### EXERCISE PROMPT:
Pictures stay out of the copy. Everything else in the records must be repeated exactly.

(Beginning of INFORMATION SUPPLIED)

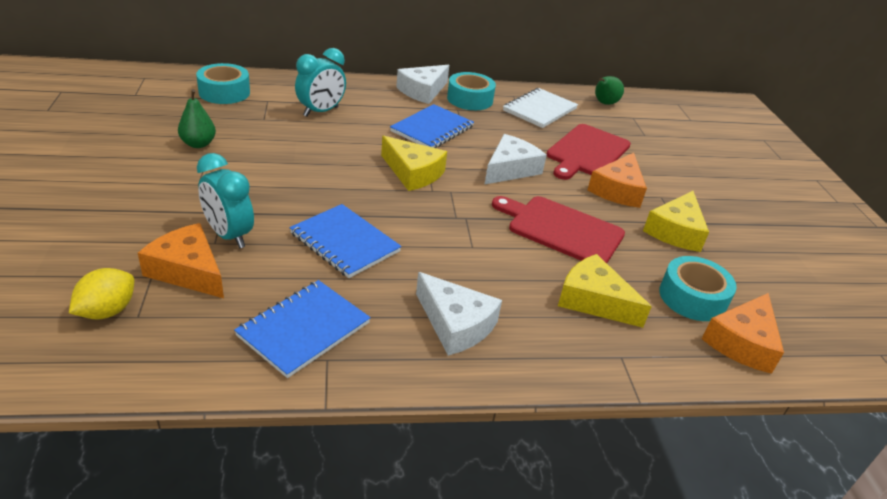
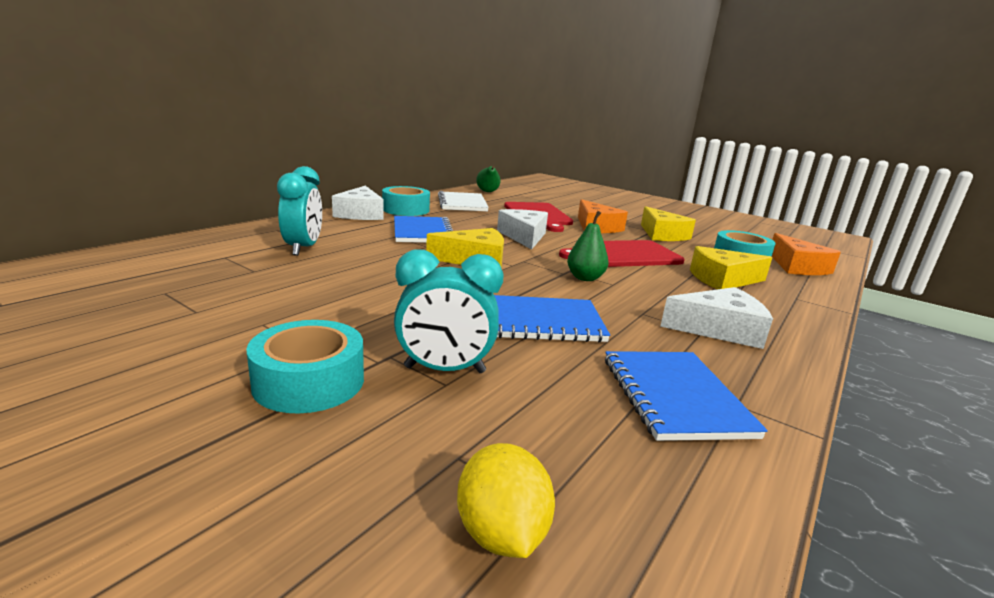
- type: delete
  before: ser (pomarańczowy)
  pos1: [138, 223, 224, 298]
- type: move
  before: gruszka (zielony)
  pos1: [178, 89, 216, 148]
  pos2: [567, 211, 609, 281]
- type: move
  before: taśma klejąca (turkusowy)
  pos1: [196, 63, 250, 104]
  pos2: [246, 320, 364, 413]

(End of INFORMATION SUPPLIED)

### COMPLETED EXERCISE:
- type: delete
  before: ser (pomarańczowy)
  pos1: [138, 223, 224, 298]
- type: move
  before: gruszka (zielony)
  pos1: [178, 89, 216, 148]
  pos2: [567, 211, 609, 281]
- type: move
  before: taśma klejąca (turkusowy)
  pos1: [196, 63, 250, 104]
  pos2: [246, 320, 364, 413]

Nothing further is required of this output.